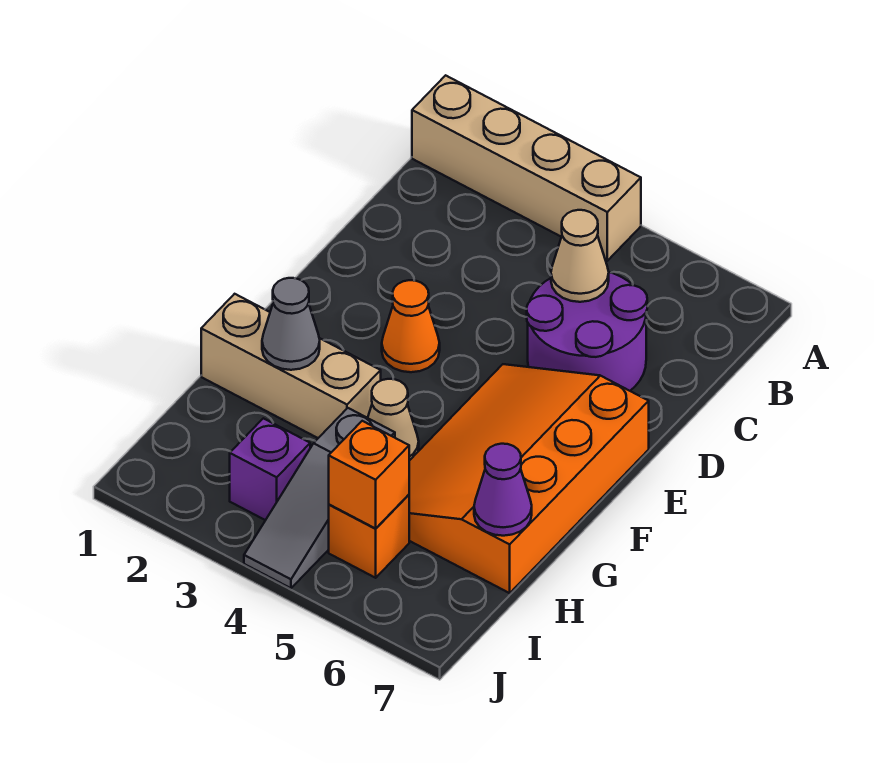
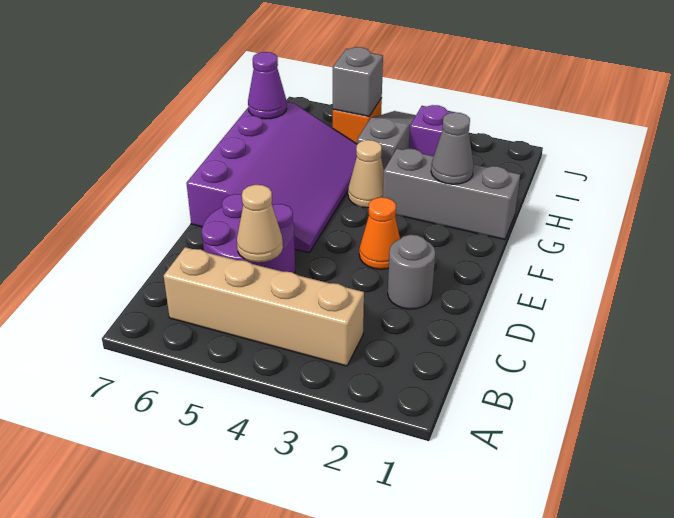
tan 1x4 brick [412,75,641,261] -> tan 1x4 brick moved to [164,247,364,366]
none -> grey 1x1 round brick [388,235,435,309]
orange 3x4 slope [409,364,649,593] -> purple 3x4 slope [187,102,357,253]
tan 1x3 brick [201,294,381,438] -> grey 1x3 brick [383,149,520,240]
orange 1x1 brick [329,421,409,528] -> grey 1x1 brick [333,47,383,117]

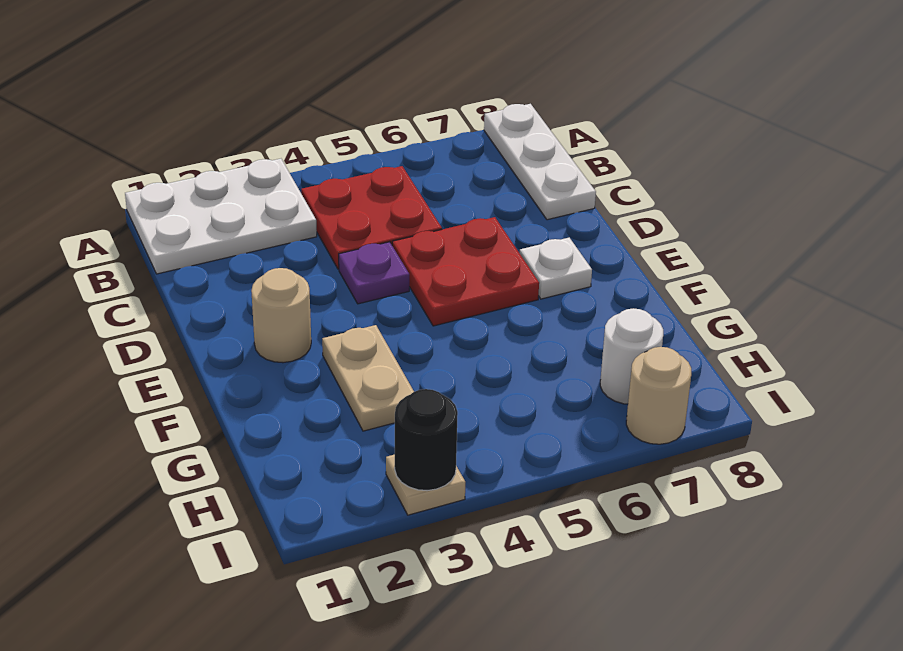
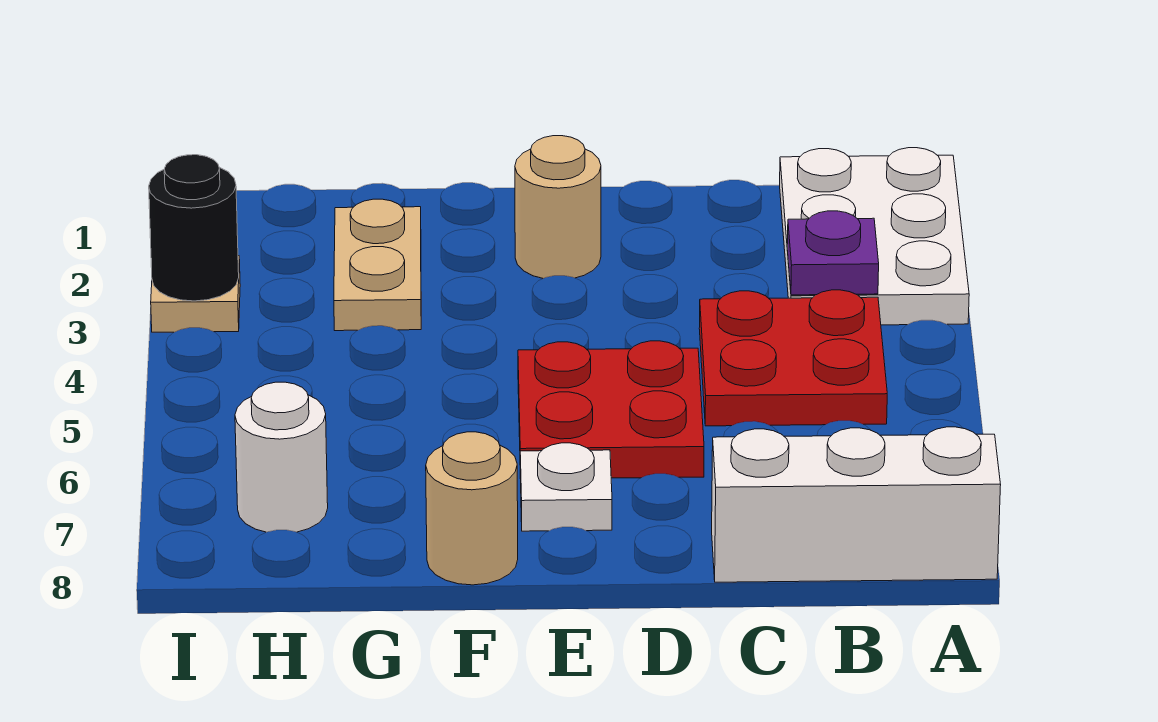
white 1x3 plate [484,104,596,220] -> white 1x3 brick [712,427,1001,582]
purple 1x1 plate [339,242,409,304] -> purple 1x1 plate moved to [787,211,879,295]
tan 1x2 plate [322,325,414,431] -> tan 1x2 plate turned to [334,199,421,331]
tan 1x1 round brick [626,347,691,444] -> tan 1x1 round brick moved to [426,432,518,585]

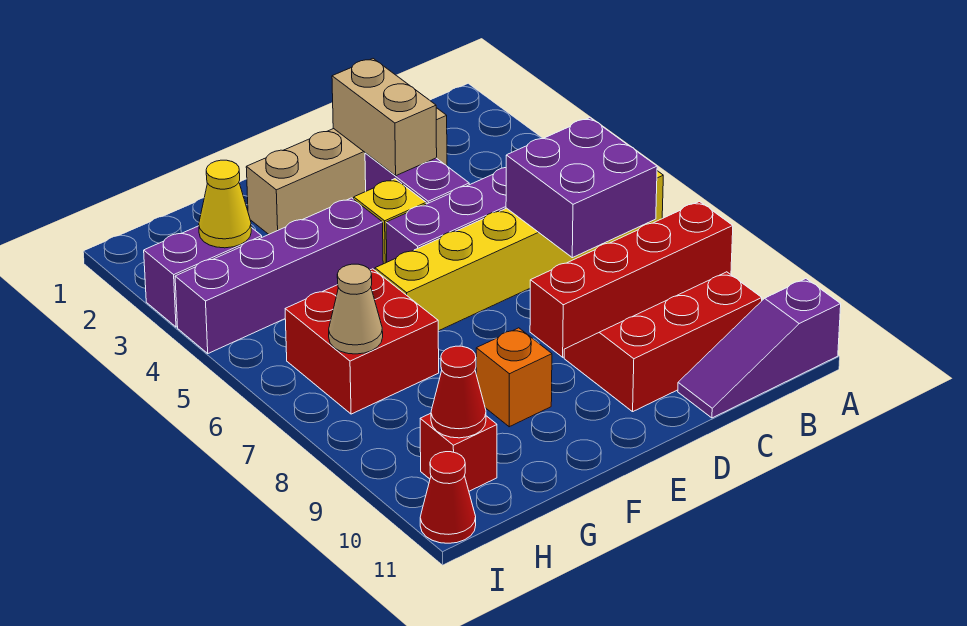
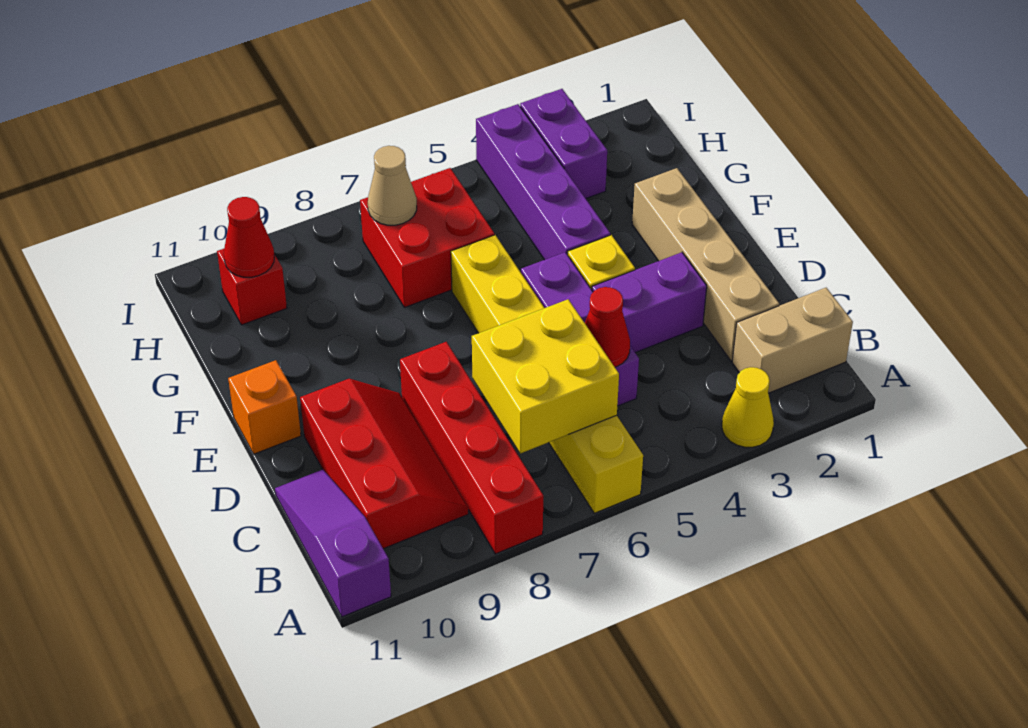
purple 2x2 brick [506,118,657,258] -> yellow 2x2 brick [472,299,619,453]
tan 1x2 brick [332,59,437,176] -> tan 1x2 brick moved to [732,288,853,393]
orange 1x1 brick [476,328,552,427] -> orange 1x1 brick moved to [228,360,301,454]
yellow 1x1 cone [199,160,251,248] -> yellow 1x1 cone moved to [722,367,774,447]
red 1x1 cone [420,452,476,543] -> red 1x1 cone moved to [585,287,630,367]

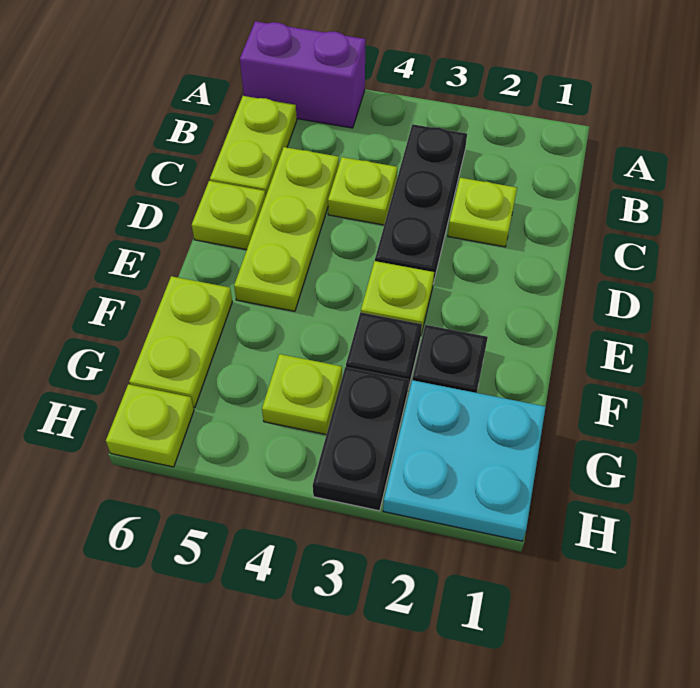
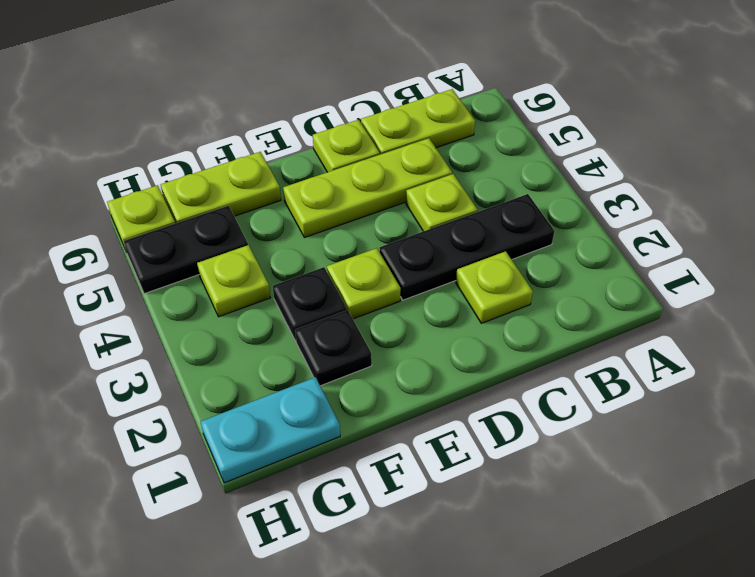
purple 1x2 brick [240,21,366,128] -> none
cyan 2x2 plate [383,380,546,541] -> cyan 1x2 plate [201,377,340,483]
black 1x2 plate [313,367,409,511] -> black 1x2 plate moved to [124,206,248,294]

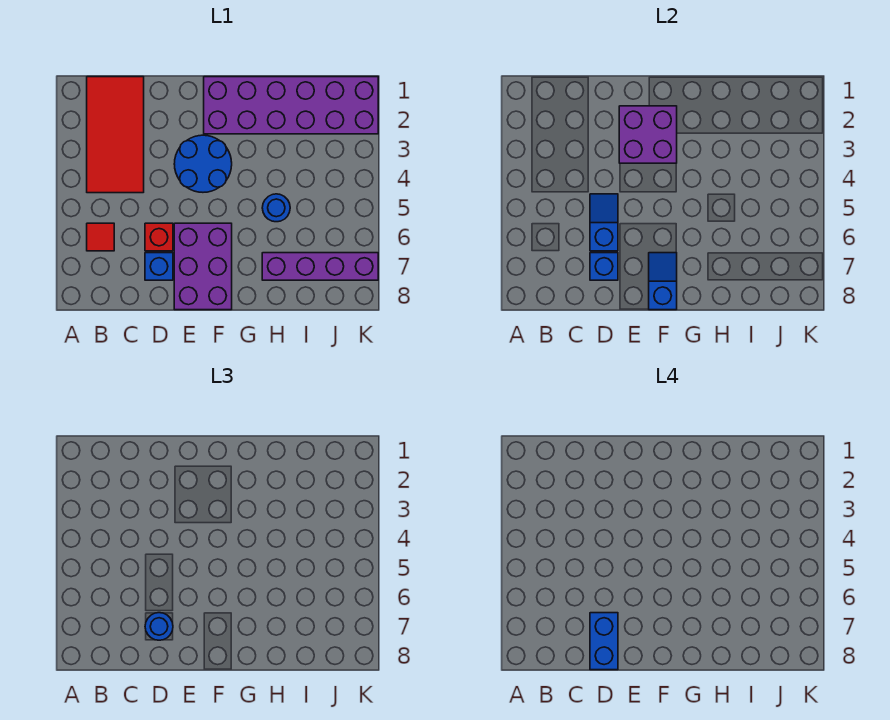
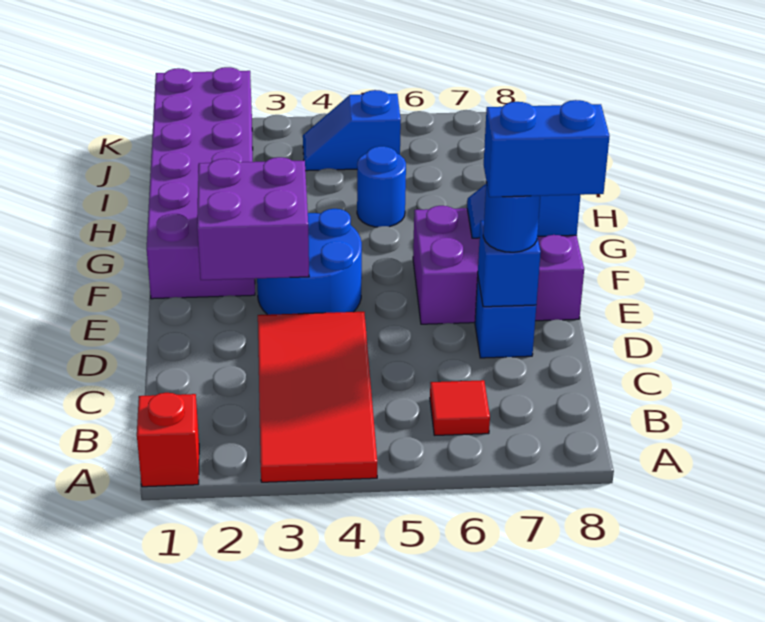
red 2x4 tile [87,77,144,193] -> red 2x4 tile turned to [258,312,377,482]
blue 1x2 slope [590,194,618,251] -> blue 1x2 slope moved to [303,90,401,171]
red 1x1 brick [145,223,173,251] -> red 1x1 brick moved to [137,393,199,487]
purple 1x4 brick [262,253,378,280] -> none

▸ **EXERCISE**: Set down all the material exactly once more. No pictures.

▸ **ANSWER SECTION**:
tan 1x4 brick [412,75,641,261] -> tan 1x4 brick moved to [164,247,364,366]
none -> grey 1x1 round brick [388,235,435,309]
orange 3x4 slope [409,364,649,593] -> purple 3x4 slope [187,102,357,253]
tan 1x3 brick [201,294,381,438] -> grey 1x3 brick [383,149,520,240]
orange 1x1 brick [329,421,409,528] -> grey 1x1 brick [333,47,383,117]

white 1x3 plate [484,104,596,220] -> white 1x3 brick [712,427,1001,582]
purple 1x1 plate [339,242,409,304] -> purple 1x1 plate moved to [787,211,879,295]
tan 1x2 plate [322,325,414,431] -> tan 1x2 plate turned to [334,199,421,331]
tan 1x1 round brick [626,347,691,444] -> tan 1x1 round brick moved to [426,432,518,585]

purple 2x2 brick [506,118,657,258] -> yellow 2x2 brick [472,299,619,453]
tan 1x2 brick [332,59,437,176] -> tan 1x2 brick moved to [732,288,853,393]
orange 1x1 brick [476,328,552,427] -> orange 1x1 brick moved to [228,360,301,454]
yellow 1x1 cone [199,160,251,248] -> yellow 1x1 cone moved to [722,367,774,447]
red 1x1 cone [420,452,476,543] -> red 1x1 cone moved to [585,287,630,367]

purple 1x2 brick [240,21,366,128] -> none
cyan 2x2 plate [383,380,546,541] -> cyan 1x2 plate [201,377,340,483]
black 1x2 plate [313,367,409,511] -> black 1x2 plate moved to [124,206,248,294]

red 2x4 tile [87,77,144,193] -> red 2x4 tile turned to [258,312,377,482]
blue 1x2 slope [590,194,618,251] -> blue 1x2 slope moved to [303,90,401,171]
red 1x1 brick [145,223,173,251] -> red 1x1 brick moved to [137,393,199,487]
purple 1x4 brick [262,253,378,280] -> none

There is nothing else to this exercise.